## EXERCISE OBJECTIVE
Search term "SERVO": copy each line of the records that contains it.

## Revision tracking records
--------
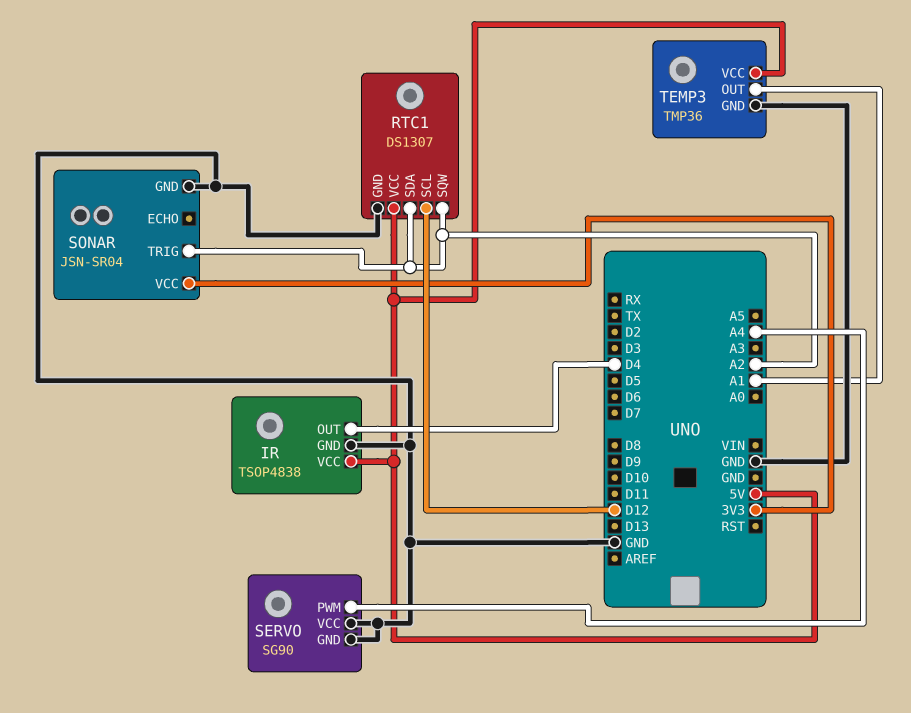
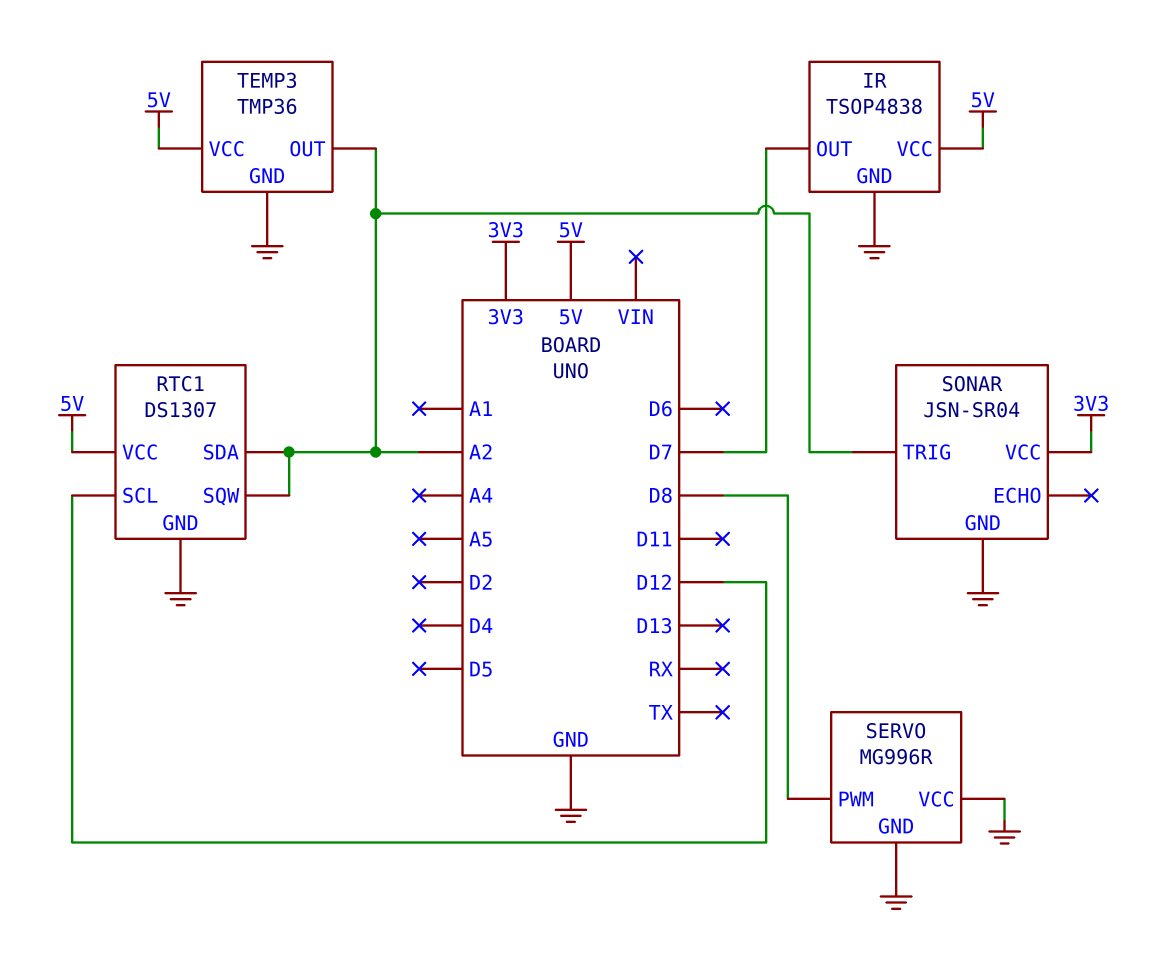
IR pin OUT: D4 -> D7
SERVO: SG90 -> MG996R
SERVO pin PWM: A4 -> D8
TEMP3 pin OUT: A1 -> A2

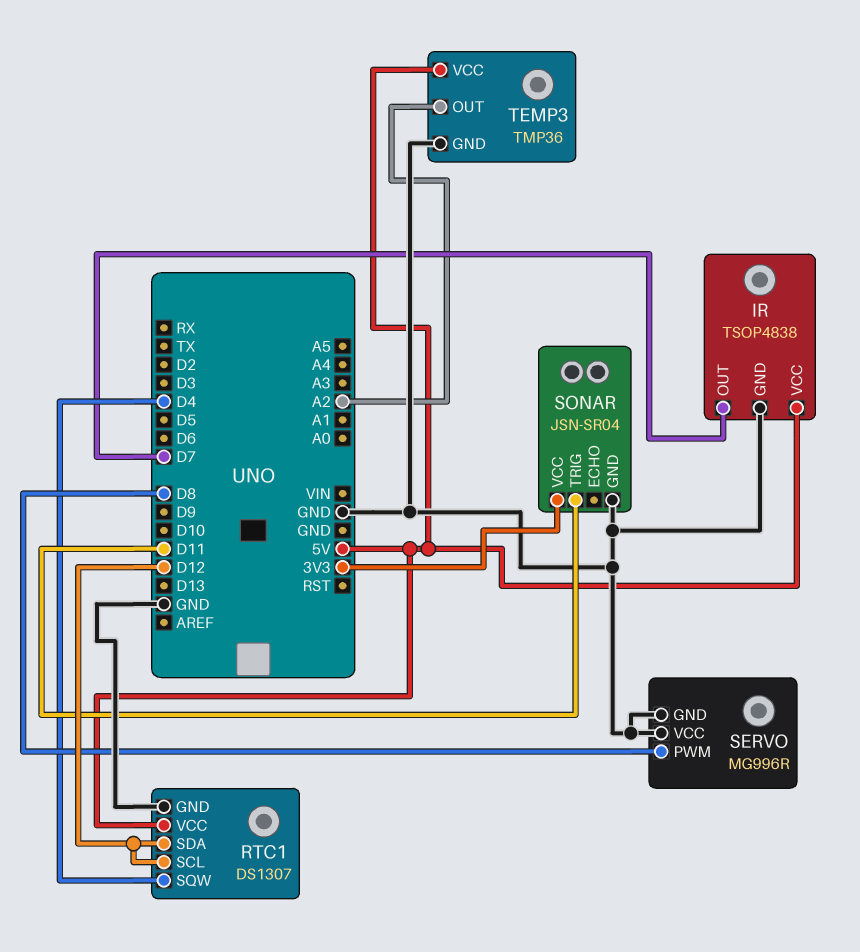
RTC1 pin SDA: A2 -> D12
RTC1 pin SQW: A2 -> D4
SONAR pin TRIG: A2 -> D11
--------
## ANSWER SPACE
SERVO: SG90 -> MG996R
SERVO pin PWM: A4 -> D8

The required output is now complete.